§ About this task: Repeat what the lines below say, word for word, and skip every image.

§ Extracted entries:
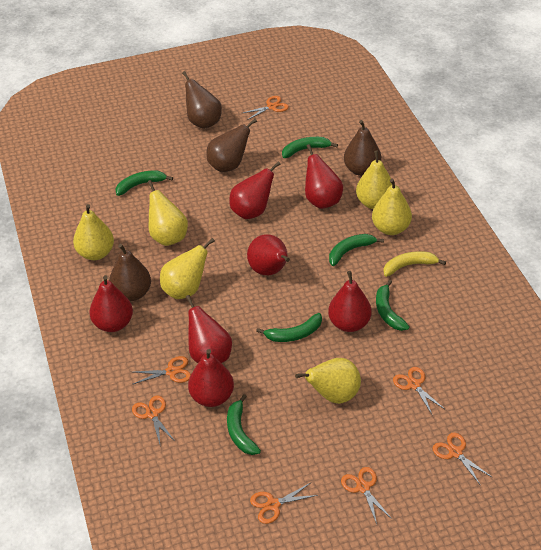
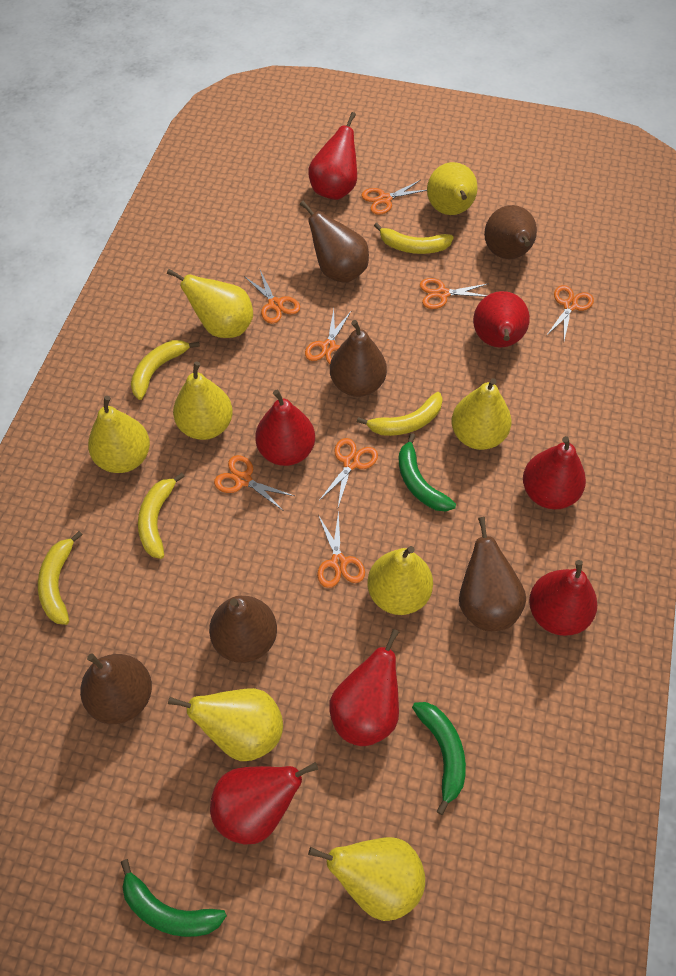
brown pear: 4 -> 6
green banana: 6 -> 3
orange scissors: 7 -> 8
yellow banana: 1 -> 5
yellow pear: 6 -> 8

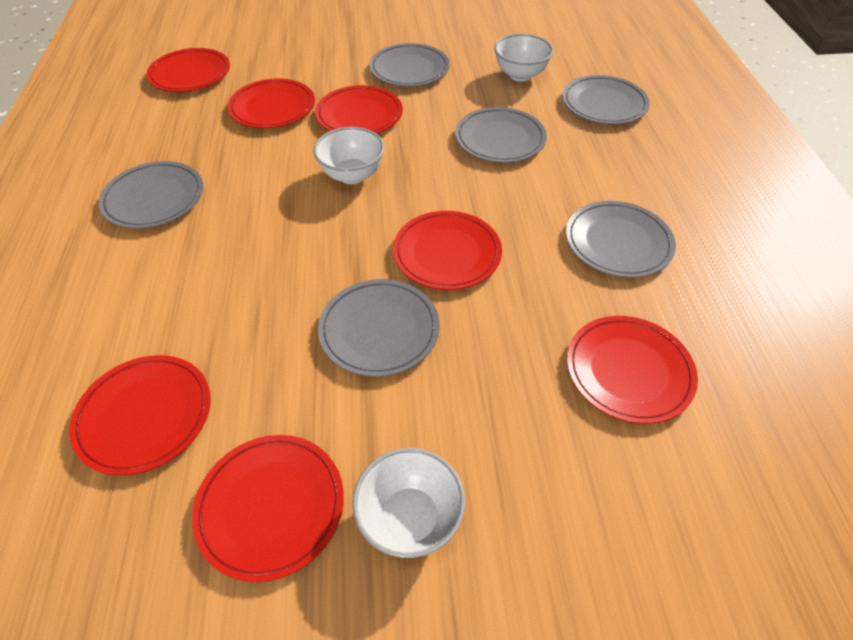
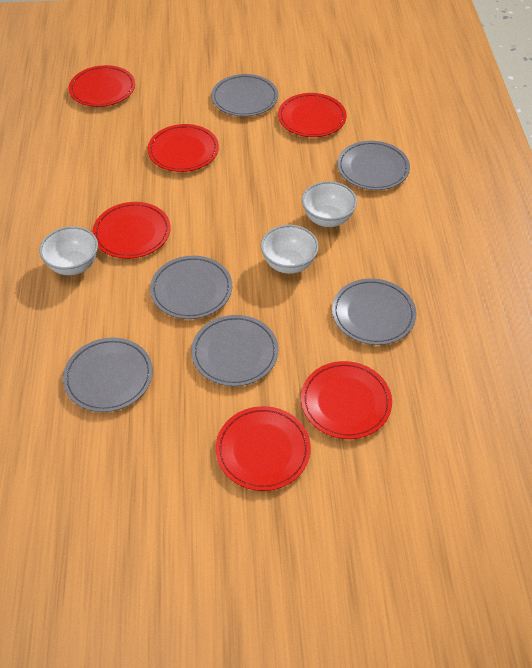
red plate: 7 -> 6

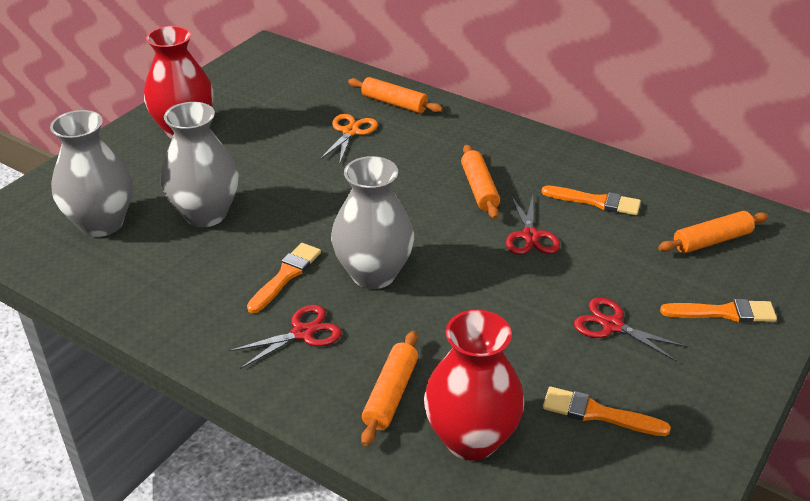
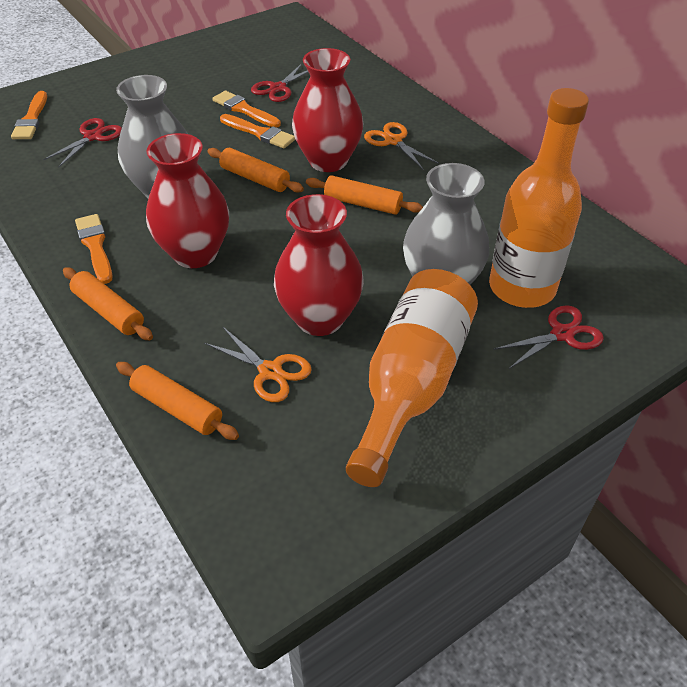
grey vase: 3 -> 2
orange bottle: 0 -> 2
orange scissors: 1 -> 2
red vase: 2 -> 3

§ Expected answer:
brown pear: 4 -> 6
green banana: 6 -> 3
orange scissors: 7 -> 8
yellow banana: 1 -> 5
yellow pear: 6 -> 8

red plate: 7 -> 6

grey vase: 3 -> 2
orange bottle: 0 -> 2
orange scissors: 1 -> 2
red vase: 2 -> 3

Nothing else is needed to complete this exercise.